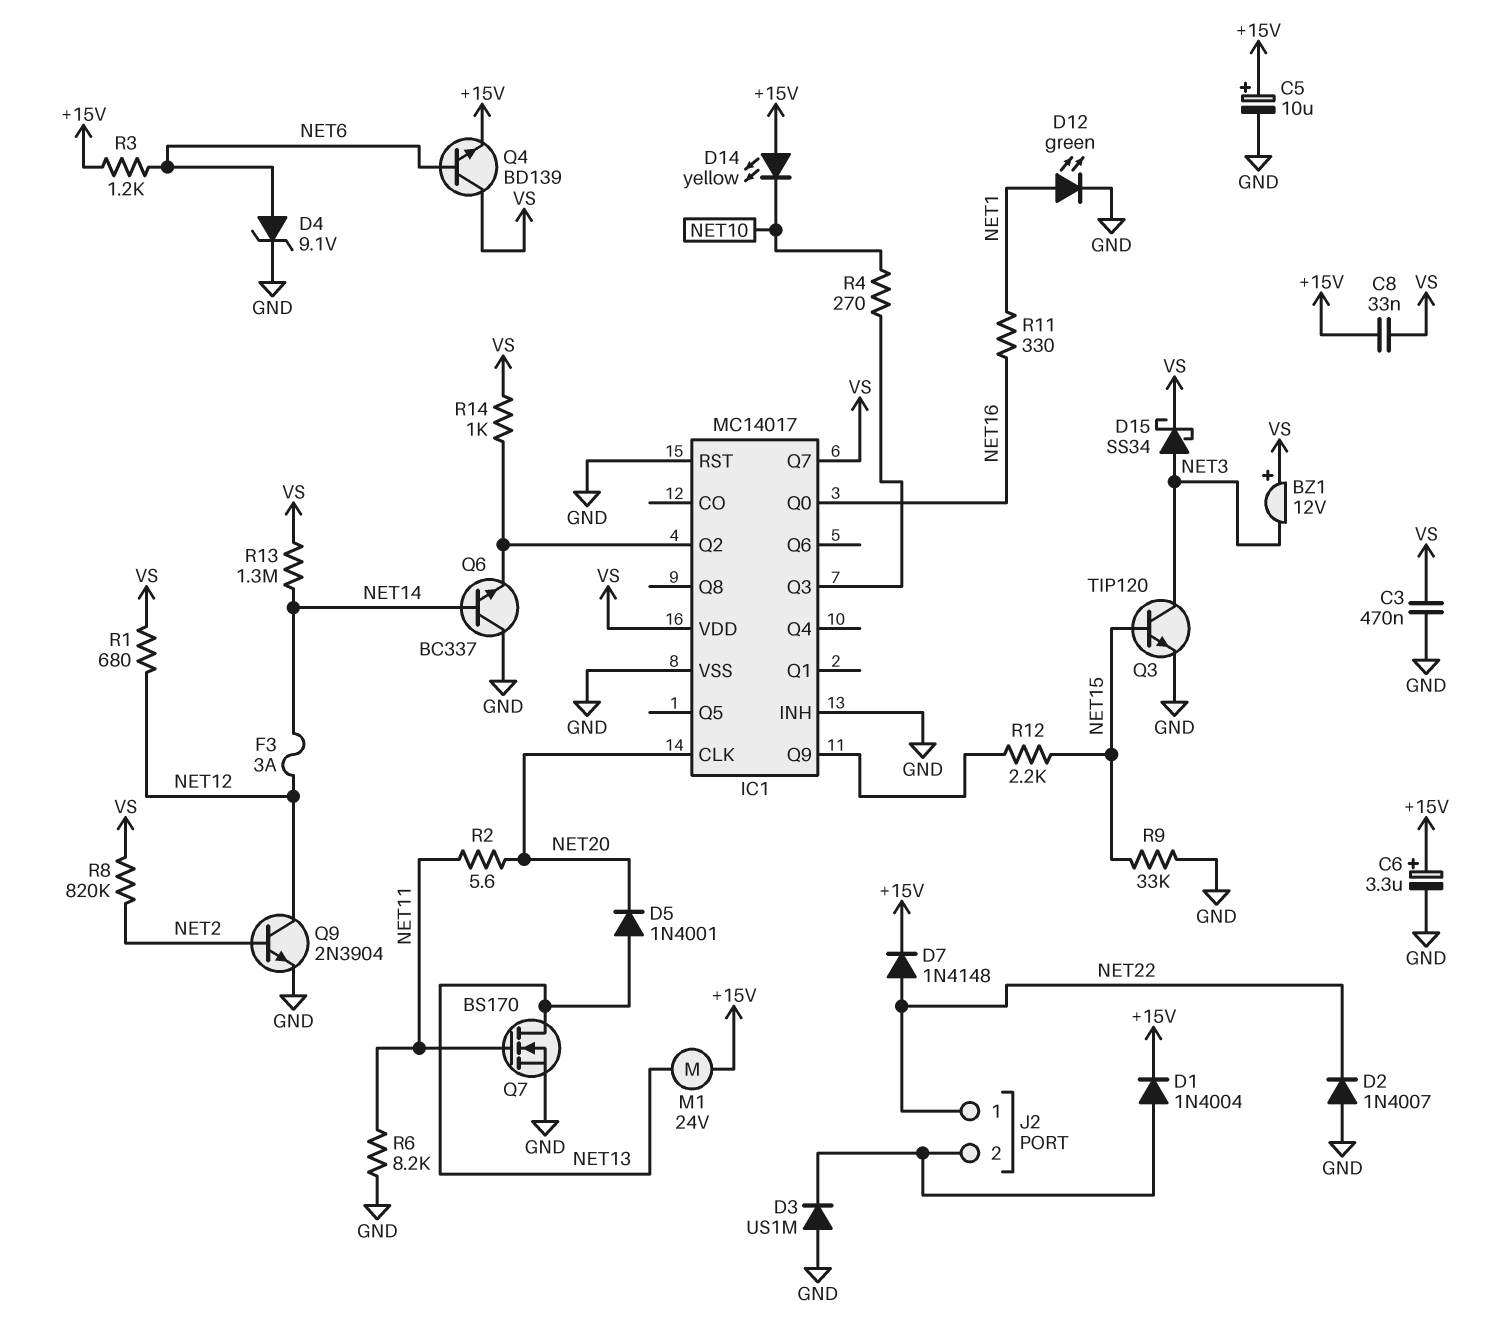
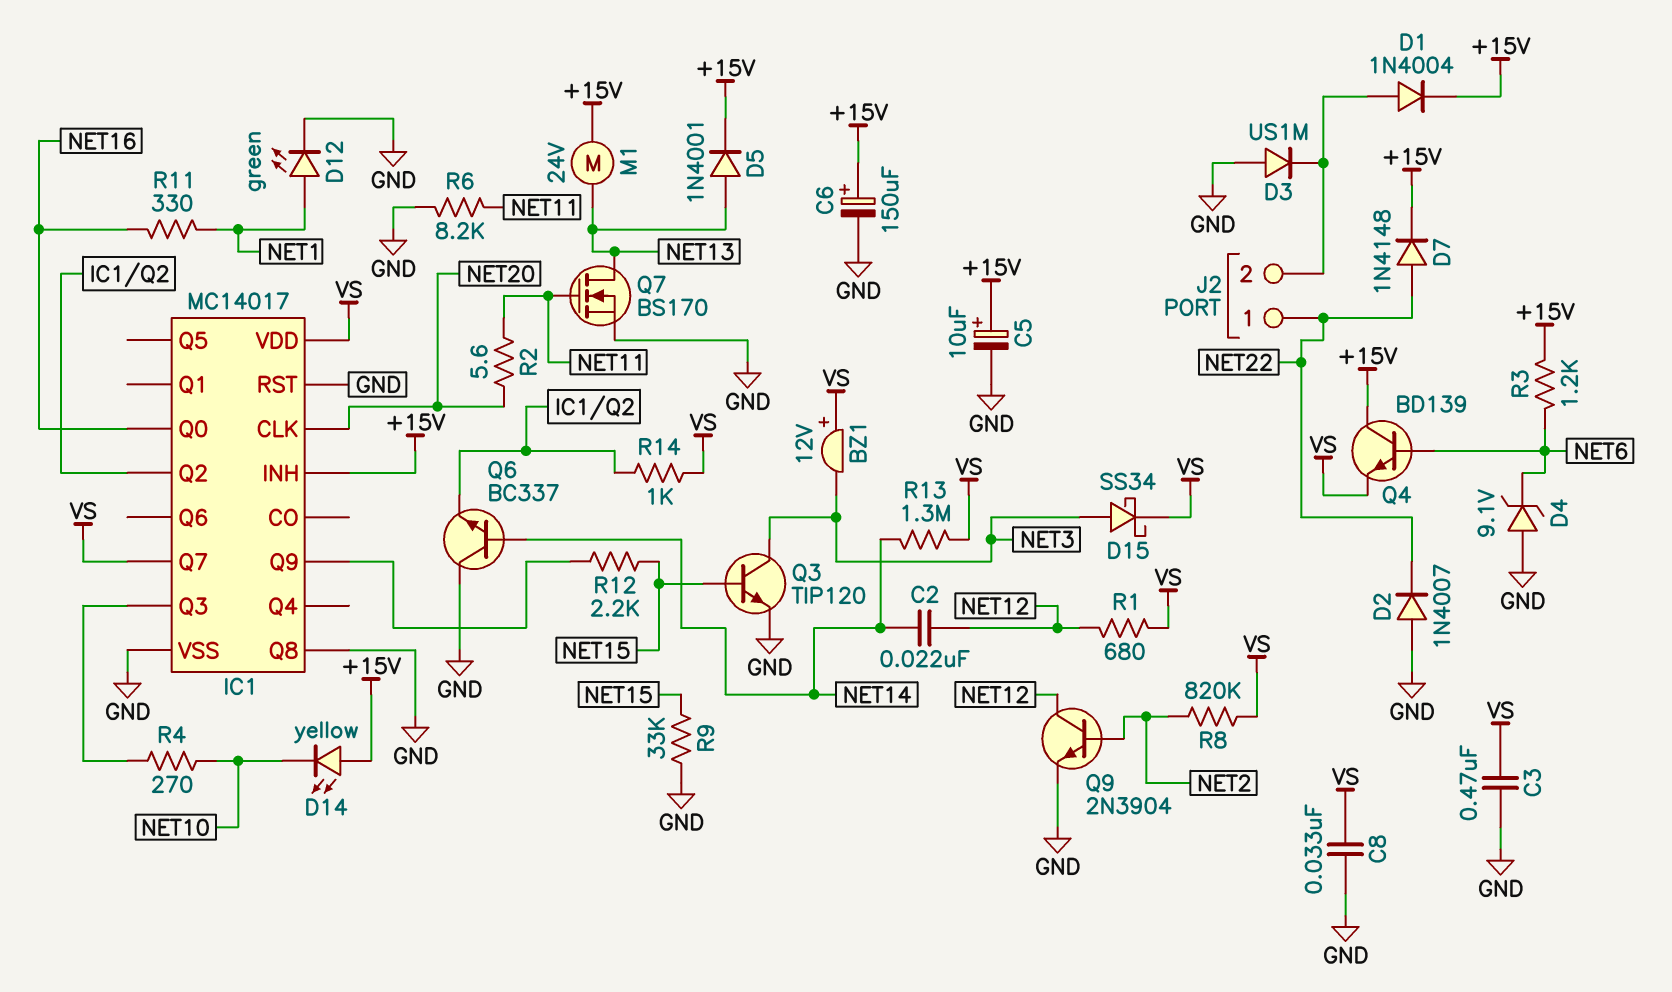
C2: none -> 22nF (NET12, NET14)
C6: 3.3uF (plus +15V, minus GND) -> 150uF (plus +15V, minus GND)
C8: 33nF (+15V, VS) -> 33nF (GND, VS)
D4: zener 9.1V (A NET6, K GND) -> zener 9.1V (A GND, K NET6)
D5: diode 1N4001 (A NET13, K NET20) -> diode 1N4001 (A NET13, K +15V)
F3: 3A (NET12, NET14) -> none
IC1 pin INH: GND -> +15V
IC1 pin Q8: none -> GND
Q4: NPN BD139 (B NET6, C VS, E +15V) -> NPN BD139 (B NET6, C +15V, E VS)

## YOUR OBJECTIVE
Return all lines in the data that include the word "none".

## COMPLETED EXERCISE
C2: none -> 22nF (NET12, NET14)
F3: 3A (NET12, NET14) -> none
IC1 pin Q8: none -> GND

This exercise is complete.